__DATA SUPPLIED__
=-=-=
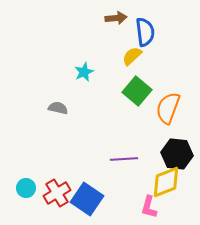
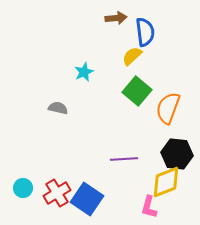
cyan circle: moved 3 px left
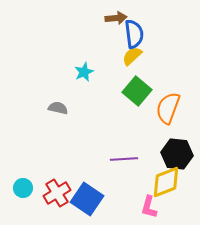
blue semicircle: moved 11 px left, 2 px down
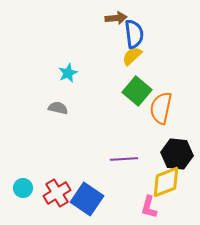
cyan star: moved 16 px left, 1 px down
orange semicircle: moved 7 px left; rotated 8 degrees counterclockwise
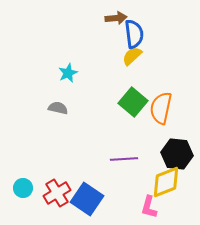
green square: moved 4 px left, 11 px down
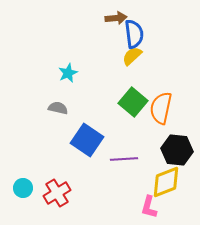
black hexagon: moved 4 px up
blue square: moved 59 px up
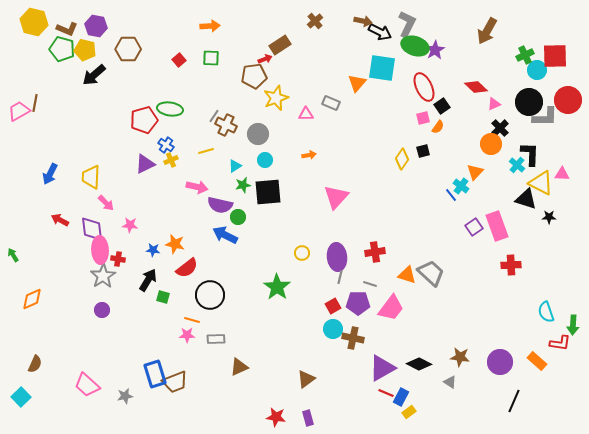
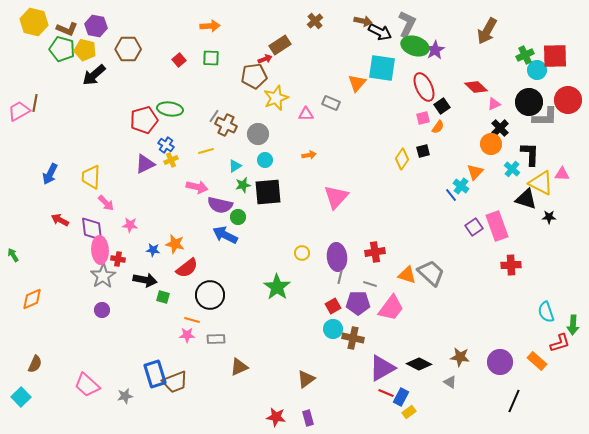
cyan cross at (517, 165): moved 5 px left, 4 px down
black arrow at (148, 280): moved 3 px left; rotated 70 degrees clockwise
red L-shape at (560, 343): rotated 25 degrees counterclockwise
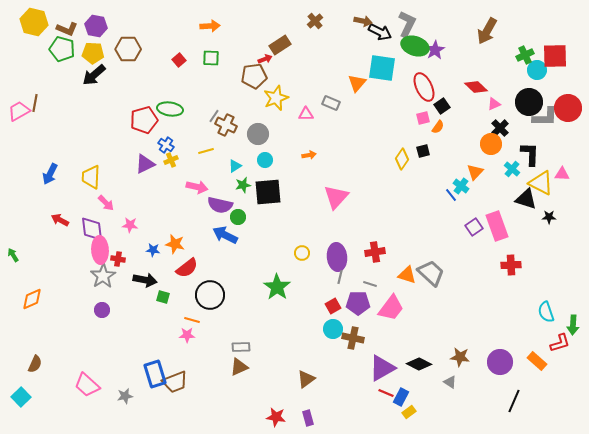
yellow pentagon at (85, 50): moved 8 px right, 3 px down; rotated 10 degrees counterclockwise
red circle at (568, 100): moved 8 px down
gray rectangle at (216, 339): moved 25 px right, 8 px down
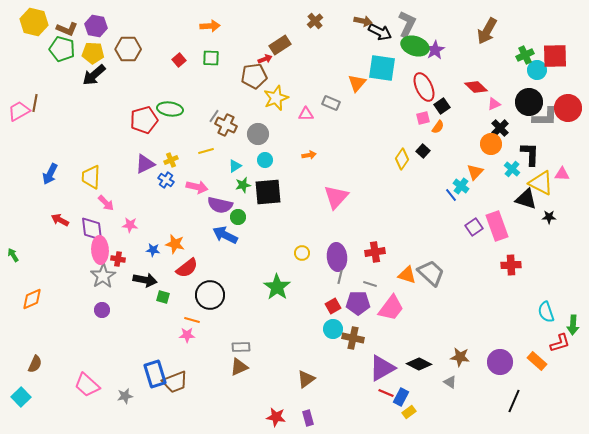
blue cross at (166, 145): moved 35 px down
black square at (423, 151): rotated 32 degrees counterclockwise
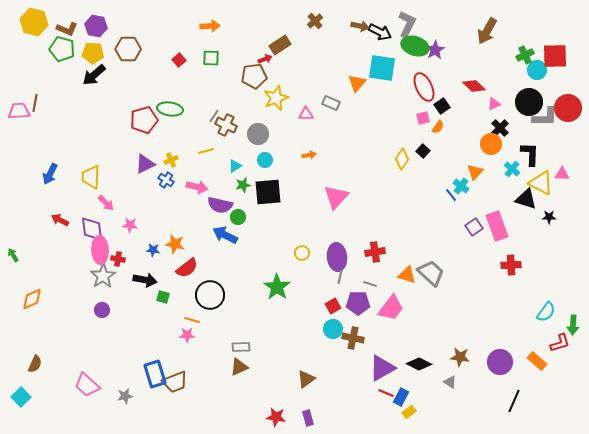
brown arrow at (363, 21): moved 3 px left, 5 px down
red diamond at (476, 87): moved 2 px left, 1 px up
pink trapezoid at (19, 111): rotated 25 degrees clockwise
cyan semicircle at (546, 312): rotated 125 degrees counterclockwise
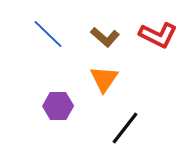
=-=-=
__WHAT NEEDS TO BE DONE__
Please return every line of the records above unchanged, leaving the pictures out of your answer.

__SOLUTION BELOW__
cyan circle: moved 3 px left
blue semicircle: moved 11 px left, 2 px down
cyan star: moved 16 px left, 1 px down
orange semicircle: moved 7 px left; rotated 8 degrees counterclockwise
green square: moved 4 px left, 11 px down
black hexagon: moved 4 px up
blue square: moved 59 px up
cyan cross at (517, 165): moved 5 px left, 4 px down
black arrow at (148, 280): moved 3 px left; rotated 70 degrees clockwise
red L-shape at (560, 343): rotated 25 degrees counterclockwise
yellow pentagon at (85, 50): moved 8 px right, 3 px down; rotated 10 degrees counterclockwise
red circle at (568, 100): moved 8 px down
gray rectangle at (216, 339): moved 25 px right, 8 px down
blue cross at (166, 145): moved 35 px down
black square at (423, 151): rotated 32 degrees counterclockwise
brown arrow at (363, 21): moved 3 px left, 5 px down
red diamond at (476, 87): moved 2 px left, 1 px up
pink trapezoid at (19, 111): rotated 25 degrees clockwise
cyan semicircle at (546, 312): rotated 125 degrees counterclockwise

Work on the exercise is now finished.